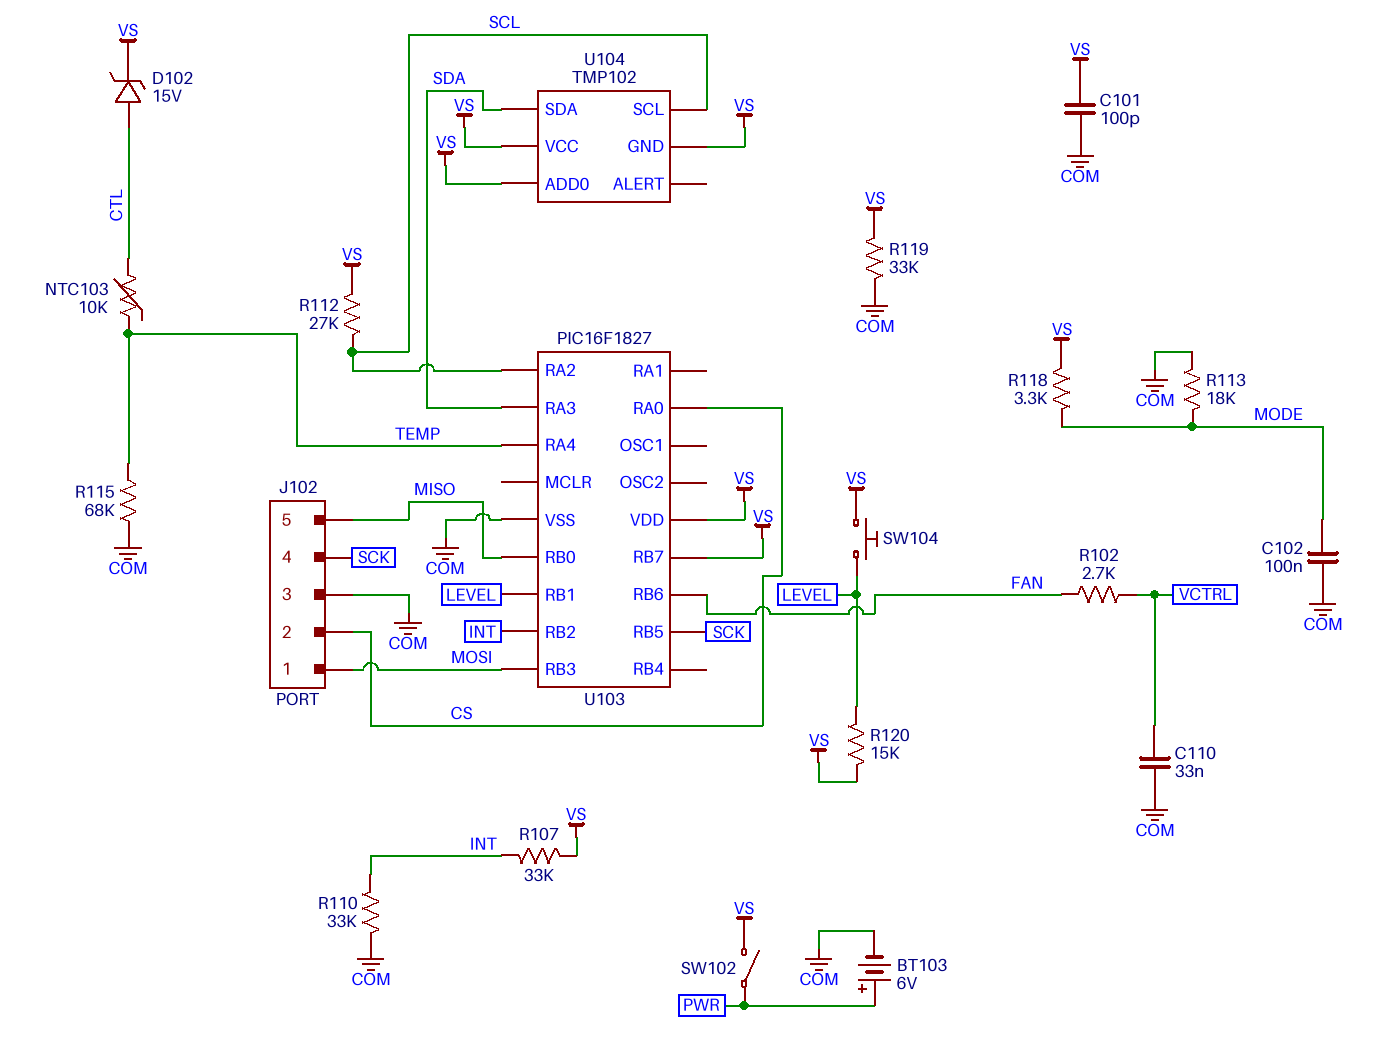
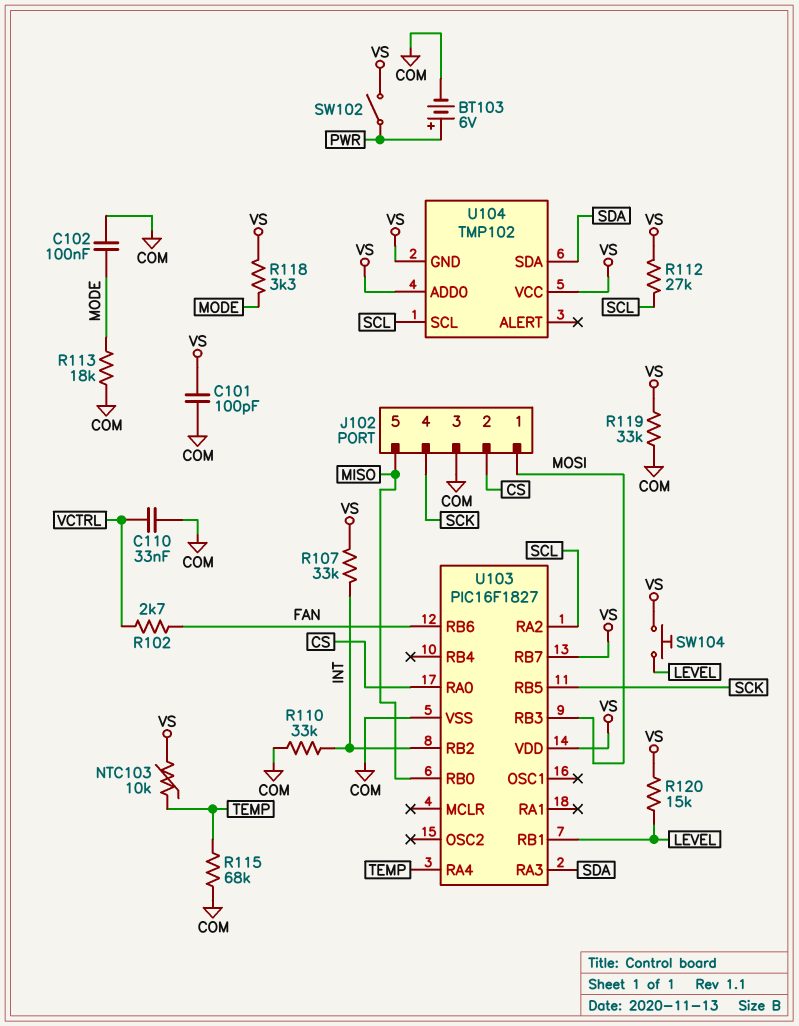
D102: zener 15V (A CTL, K VS) -> none
NTC103: 10k (CTL, TEMP) -> 10k (TEMP, VS)

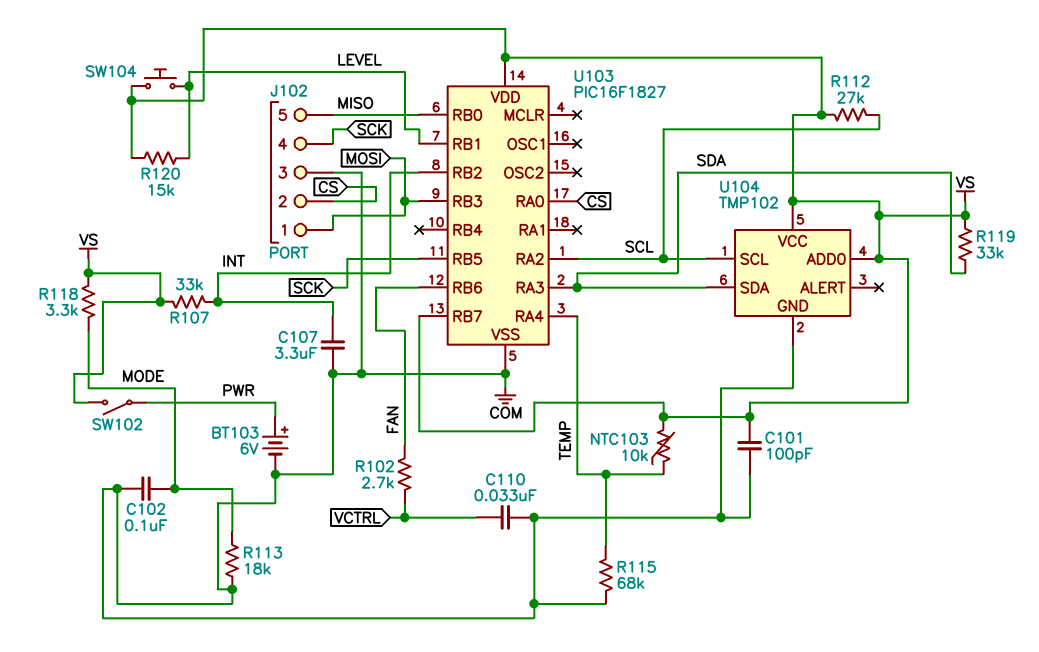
C107: none -> 3.3uF (COM, INT)
R110: 33k (COM, INT) -> none
R119: 33k (COM, VS) -> 33k (SDA, VS)
U104 pin GND: VS -> COM

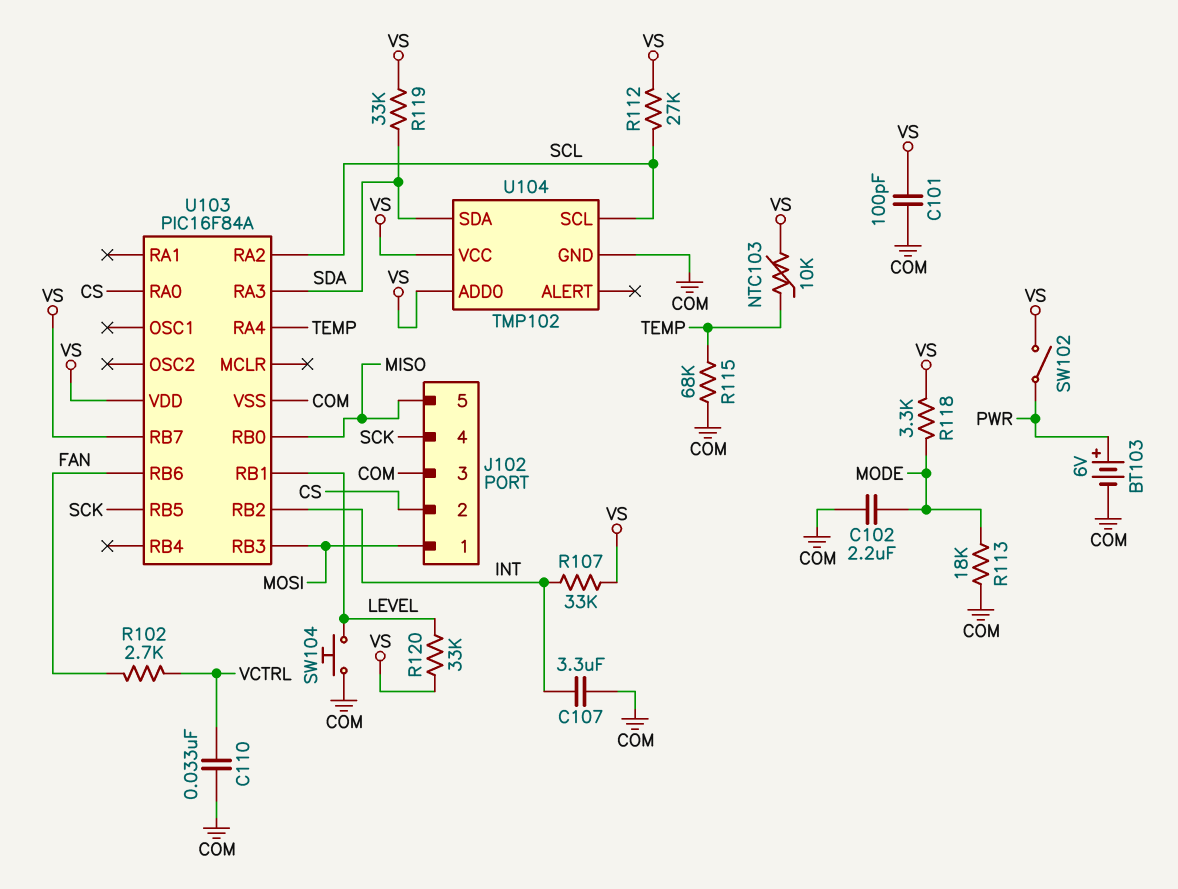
C102: 100nF (COM, MODE) -> 2.2uF (COM, MODE)
R120: 15k (LEVEL, VS) -> 33k (LEVEL, VS)
SW104: button (LEVEL, VS) -> button (COM, LEVEL)
U103: PIC16F1827 -> PIC16F84A

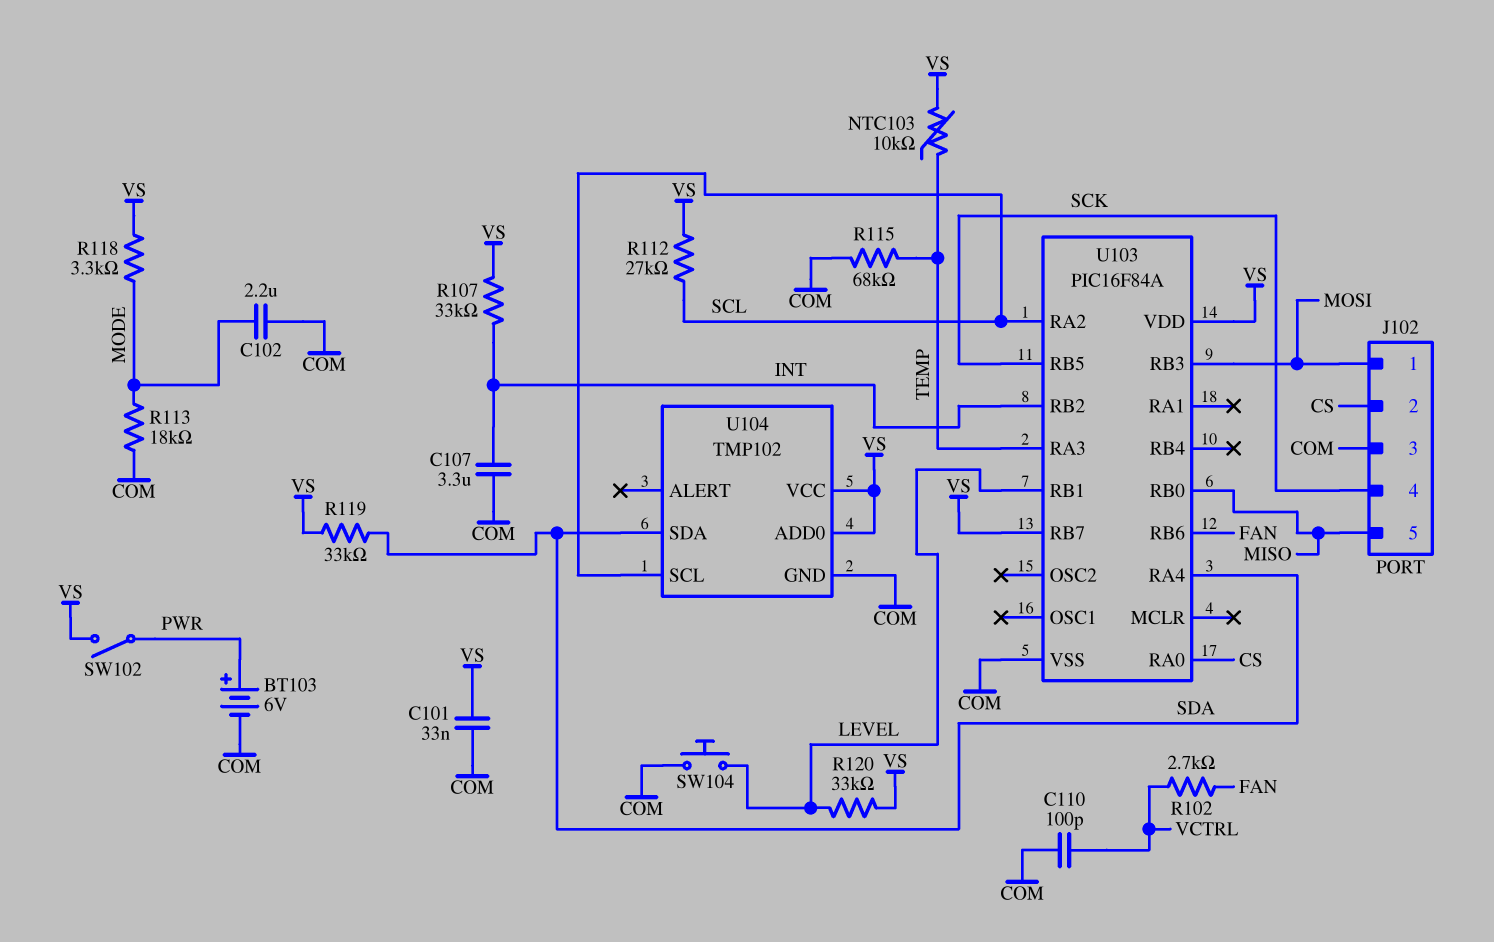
C101: 100pF (COM, VS) -> 33nF (COM, VS)
C110: 33nF (COM, VCTRL) -> 100pF (COM, VCTRL)
U103 pin RA3: SDA -> TEMP
U103 pin RA4: TEMP -> SDA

========

THE TASK: Reproduce word for word the lines from the line with "SW104: button (LEVEL, VS)" to the end of the entries above, both included, but leave the pictures out.

WRITTEN SOLUTION:
SW104: button (LEVEL, VS) -> button (COM, LEVEL)
U103: PIC16F1827 -> PIC16F84A

C101: 100pF (COM, VS) -> 33nF (COM, VS)
C110: 33nF (COM, VCTRL) -> 100pF (COM, VCTRL)
U103 pin RA3: SDA -> TEMP
U103 pin RA4: TEMP -> SDA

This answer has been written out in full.